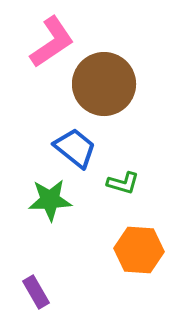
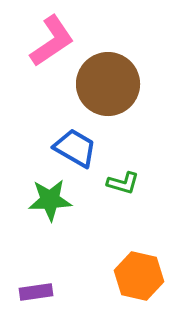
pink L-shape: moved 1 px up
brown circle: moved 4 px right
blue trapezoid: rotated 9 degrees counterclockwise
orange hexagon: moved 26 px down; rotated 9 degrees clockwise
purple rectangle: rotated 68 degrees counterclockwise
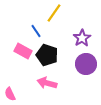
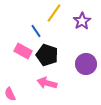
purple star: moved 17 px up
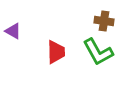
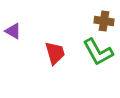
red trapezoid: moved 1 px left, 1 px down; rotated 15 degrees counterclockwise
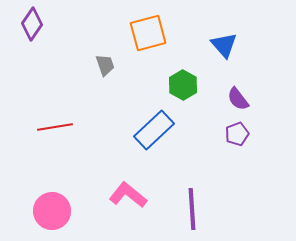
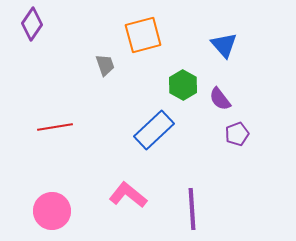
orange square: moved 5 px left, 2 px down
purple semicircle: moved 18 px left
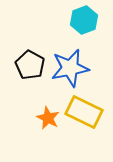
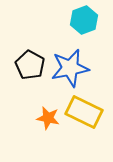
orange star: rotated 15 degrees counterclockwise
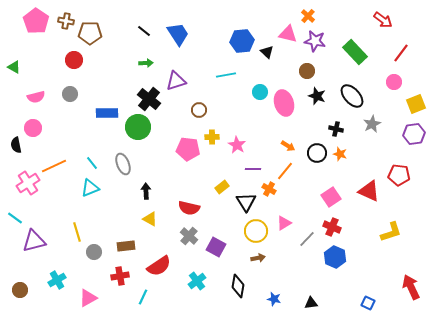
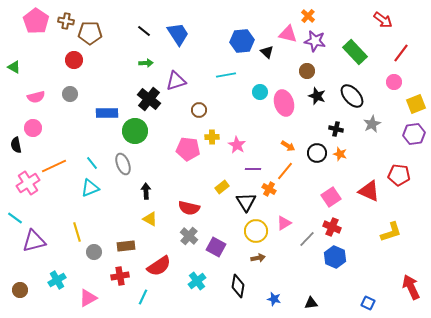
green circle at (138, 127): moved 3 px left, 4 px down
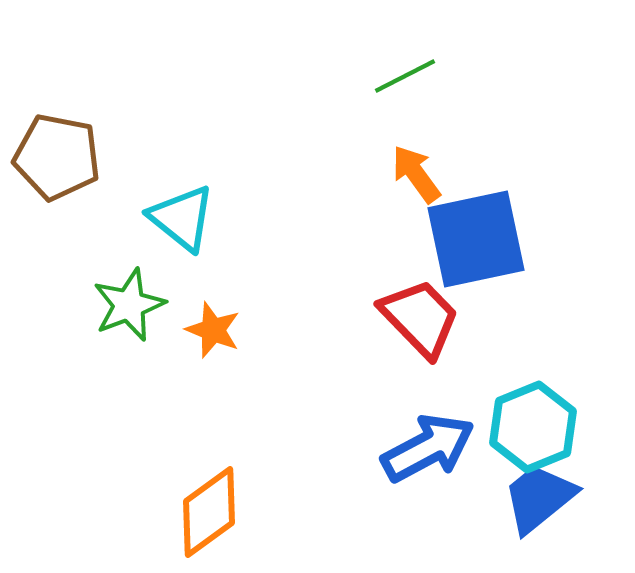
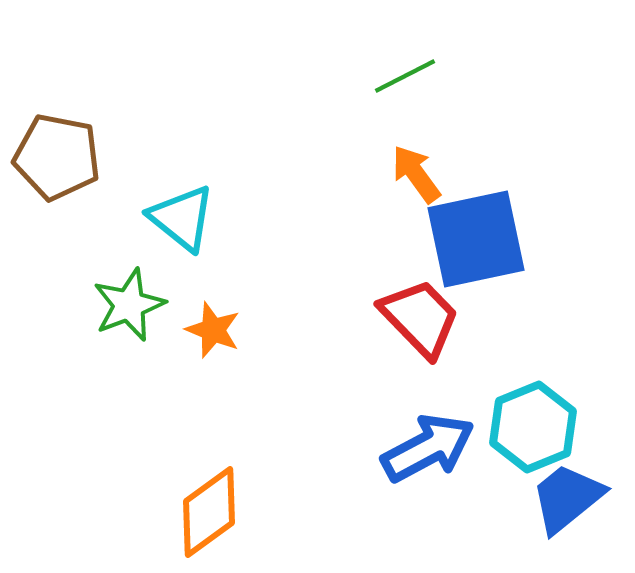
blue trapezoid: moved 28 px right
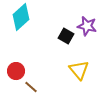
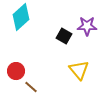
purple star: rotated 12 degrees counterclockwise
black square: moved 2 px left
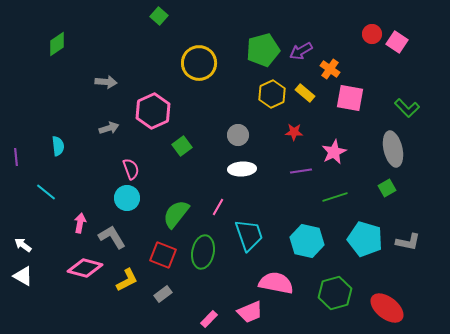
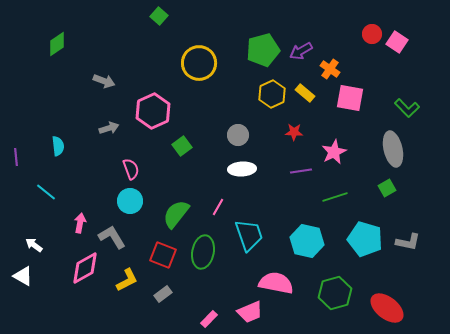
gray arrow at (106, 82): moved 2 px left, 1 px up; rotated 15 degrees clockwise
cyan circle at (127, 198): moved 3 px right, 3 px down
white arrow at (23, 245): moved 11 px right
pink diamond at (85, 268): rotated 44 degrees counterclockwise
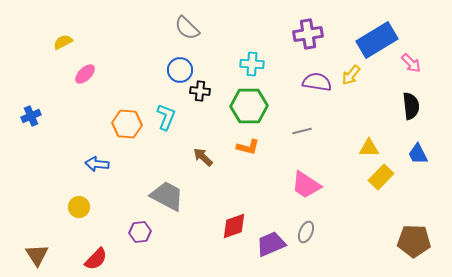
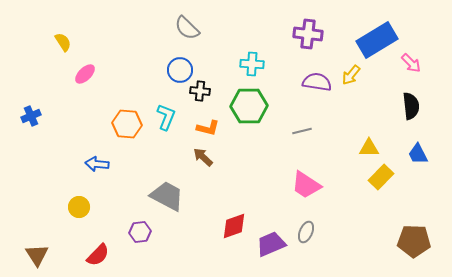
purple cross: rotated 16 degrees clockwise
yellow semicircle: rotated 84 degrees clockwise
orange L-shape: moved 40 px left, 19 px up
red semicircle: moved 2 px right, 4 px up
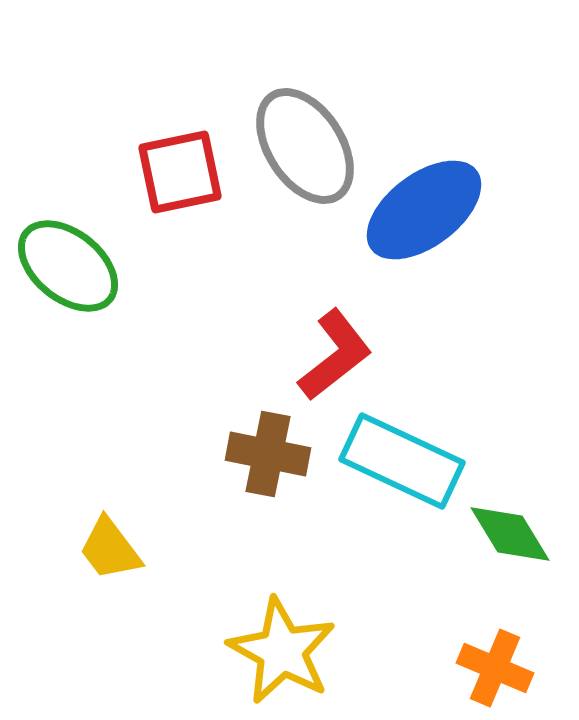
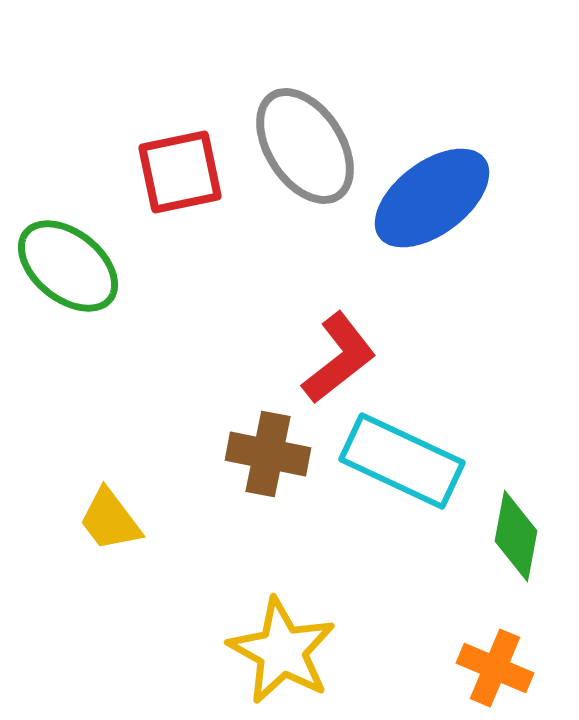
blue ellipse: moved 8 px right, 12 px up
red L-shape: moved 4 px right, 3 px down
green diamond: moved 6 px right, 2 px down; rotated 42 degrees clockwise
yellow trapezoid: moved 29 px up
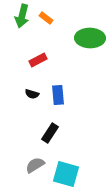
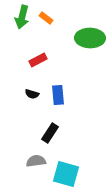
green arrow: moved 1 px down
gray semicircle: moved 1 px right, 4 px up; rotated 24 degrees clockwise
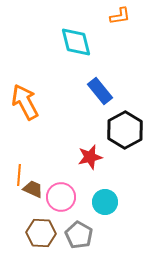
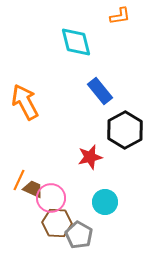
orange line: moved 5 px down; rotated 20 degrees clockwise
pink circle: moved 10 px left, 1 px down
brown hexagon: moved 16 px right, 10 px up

• [To be done]: Copy the listing above word for word, starting at the line that has "orange square: moved 5 px left, 2 px down" and stopping after the line that has "red semicircle: moved 2 px right, 4 px up". Leave out the pictures.

• [Full output]:
orange square: moved 5 px left, 2 px down
purple semicircle: moved 18 px left
orange star: rotated 15 degrees counterclockwise
green circle at (138, 127): moved 3 px left, 4 px down
blue trapezoid: moved 28 px right
purple star: rotated 12 degrees counterclockwise
black square: moved 2 px left
gray arrow at (106, 82): moved 2 px left, 1 px up; rotated 15 degrees clockwise
cyan circle at (127, 198): moved 3 px right, 3 px down
white arrow at (23, 245): moved 11 px right
pink diamond at (85, 268): rotated 44 degrees counterclockwise
purple cross: rotated 16 degrees clockwise
yellow semicircle: rotated 84 degrees clockwise
orange L-shape: moved 40 px left, 19 px up
red semicircle: moved 2 px right, 4 px up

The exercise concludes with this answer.